● What the exercise asks
The answer must consist of every line from the entries that holds the word "pink".

● Data extracts
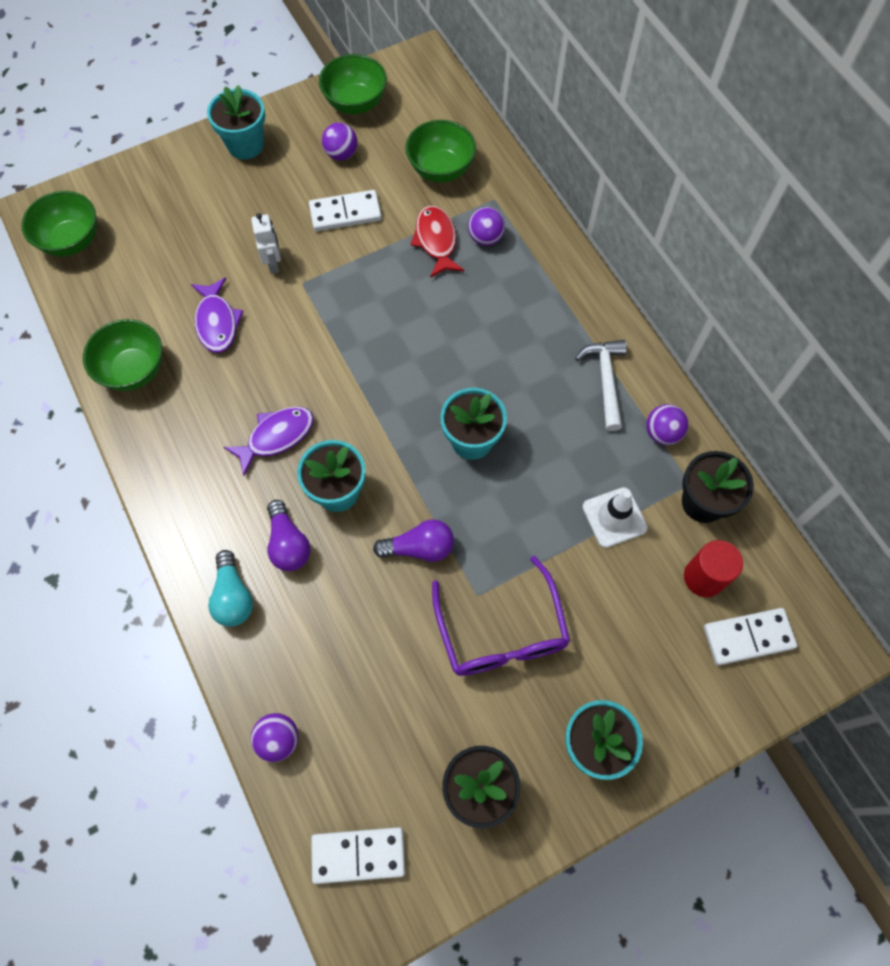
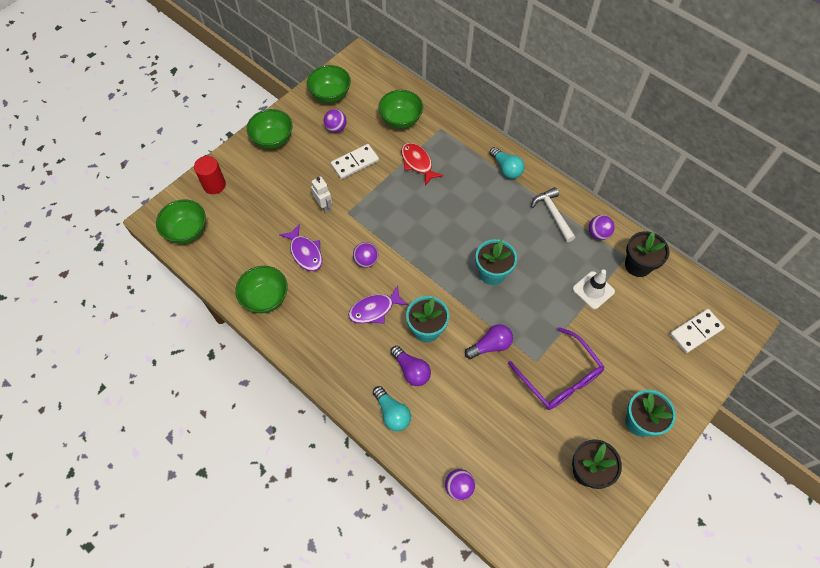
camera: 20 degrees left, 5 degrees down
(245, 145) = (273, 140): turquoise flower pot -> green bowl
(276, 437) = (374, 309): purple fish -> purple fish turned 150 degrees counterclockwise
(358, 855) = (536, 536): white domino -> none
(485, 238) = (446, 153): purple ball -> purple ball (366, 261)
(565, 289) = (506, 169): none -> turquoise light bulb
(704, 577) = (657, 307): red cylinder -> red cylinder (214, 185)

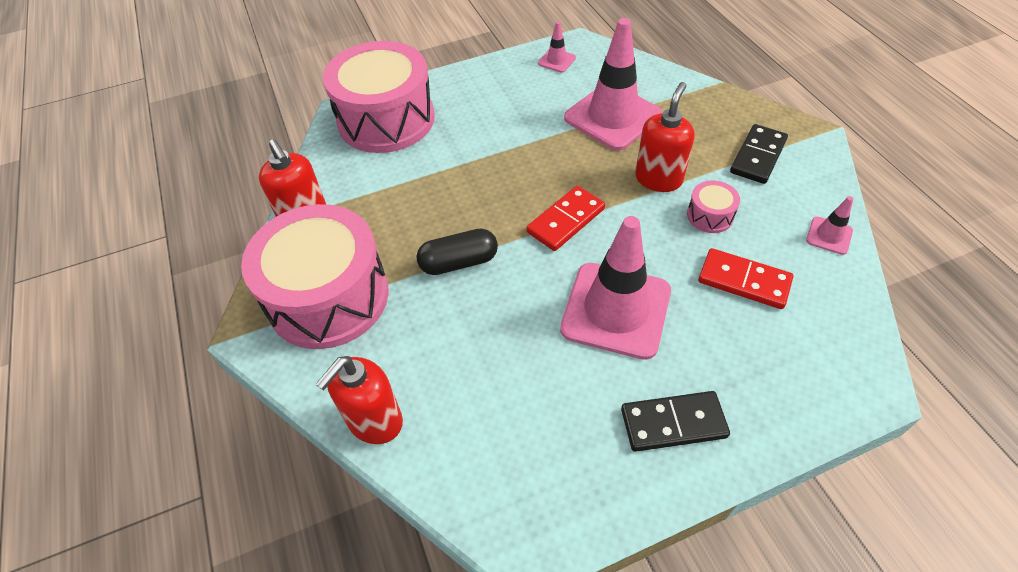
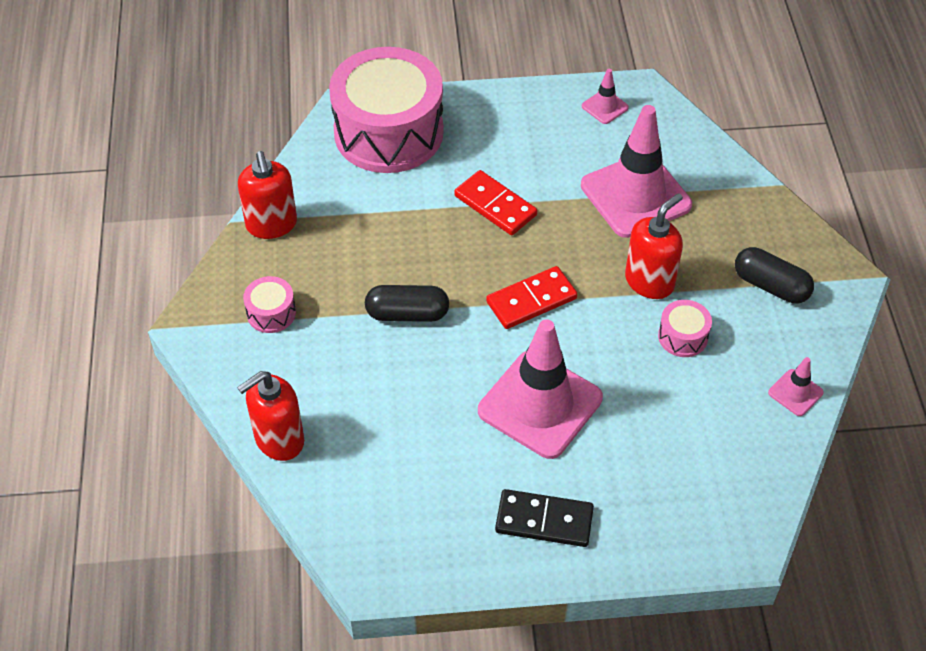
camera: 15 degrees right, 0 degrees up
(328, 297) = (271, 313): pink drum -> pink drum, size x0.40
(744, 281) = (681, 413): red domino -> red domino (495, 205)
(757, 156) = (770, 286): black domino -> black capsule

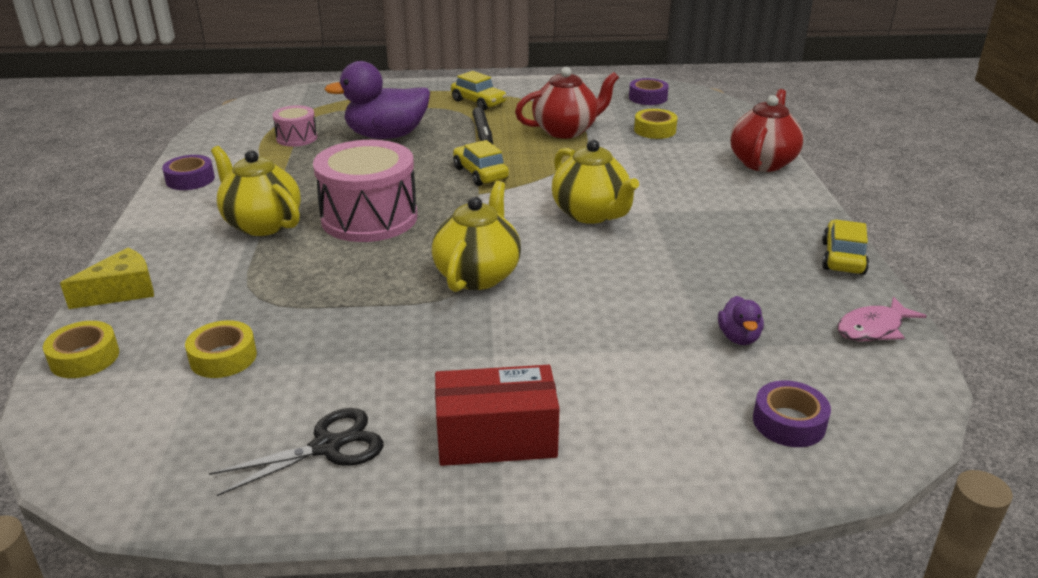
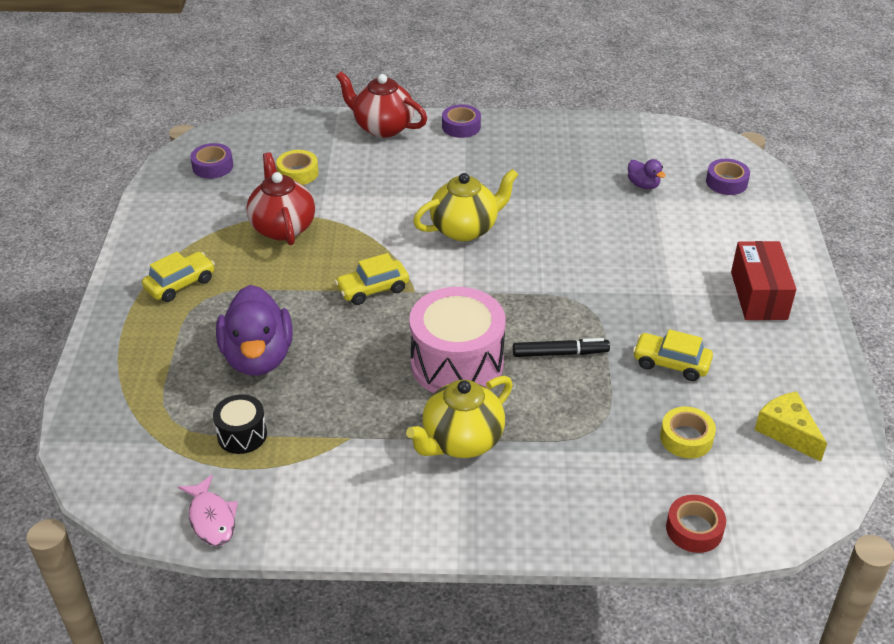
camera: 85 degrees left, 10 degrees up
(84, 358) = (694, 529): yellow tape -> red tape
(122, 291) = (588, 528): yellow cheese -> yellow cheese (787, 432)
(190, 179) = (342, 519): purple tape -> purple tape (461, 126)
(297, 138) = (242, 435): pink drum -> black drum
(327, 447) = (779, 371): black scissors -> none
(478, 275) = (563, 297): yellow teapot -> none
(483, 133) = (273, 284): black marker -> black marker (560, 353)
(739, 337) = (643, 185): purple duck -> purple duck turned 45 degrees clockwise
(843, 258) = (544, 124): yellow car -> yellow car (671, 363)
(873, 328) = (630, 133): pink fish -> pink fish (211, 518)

● Response for this exercise
(328, 297) = (271, 313): pink drum -> pink drum, size x0.40
(297, 138) = (242, 435): pink drum -> black drum
(873, 328) = (630, 133): pink fish -> pink fish (211, 518)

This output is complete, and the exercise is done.